**EXERCISE OBJECTIVE**
Output every record exactly, apart from its images.

━━ EXTRACTED DATA

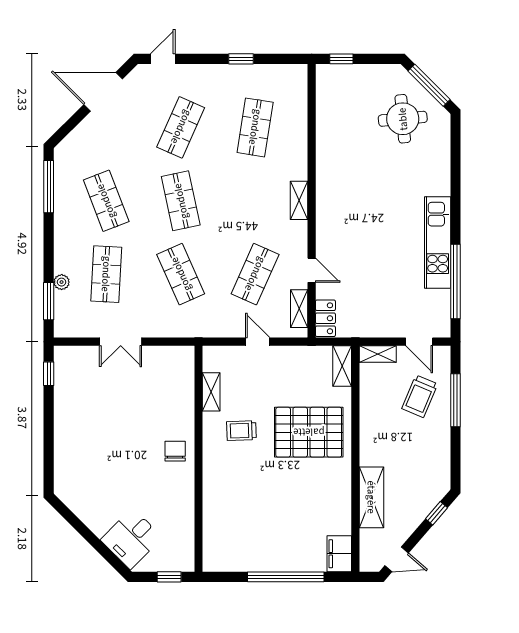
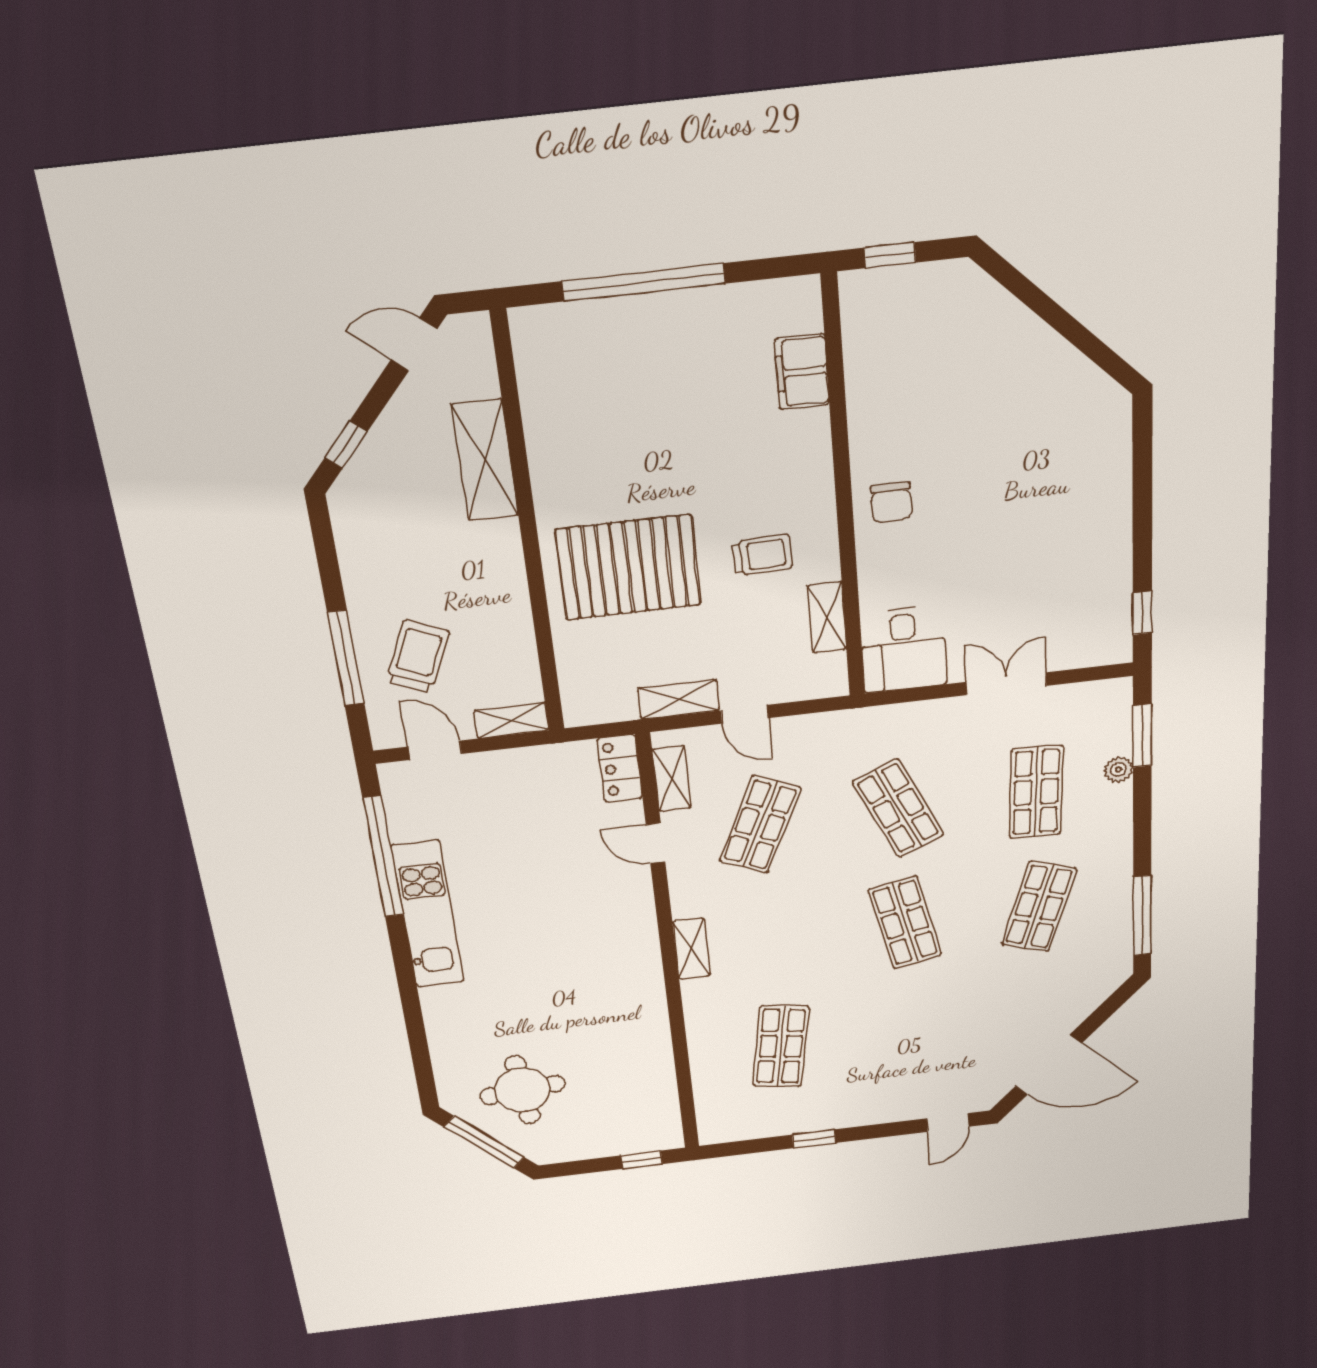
shop shelf: (181, 127) -> (912, 1031), removed
shop shelf: (106, 201) -> (1039, 907), turned 39
shelving: (342, 366) -> (678, 699), moved, turned 90
desk: (131, 539) -> (904, 649), moved, turned 135
filing cabinet: (339, 554) -> (802, 372), moved, turned 180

━━━━

**EXERCISE ANSWER**
shop shelf: (181, 127) -> (912, 1031), removed
shop shelf: (106, 201) -> (1039, 907), turned 39
shelving: (342, 366) -> (678, 699), moved, turned 90
desk: (131, 539) -> (904, 649), moved, turned 135
filing cabinet: (339, 554) -> (802, 372), moved, turned 180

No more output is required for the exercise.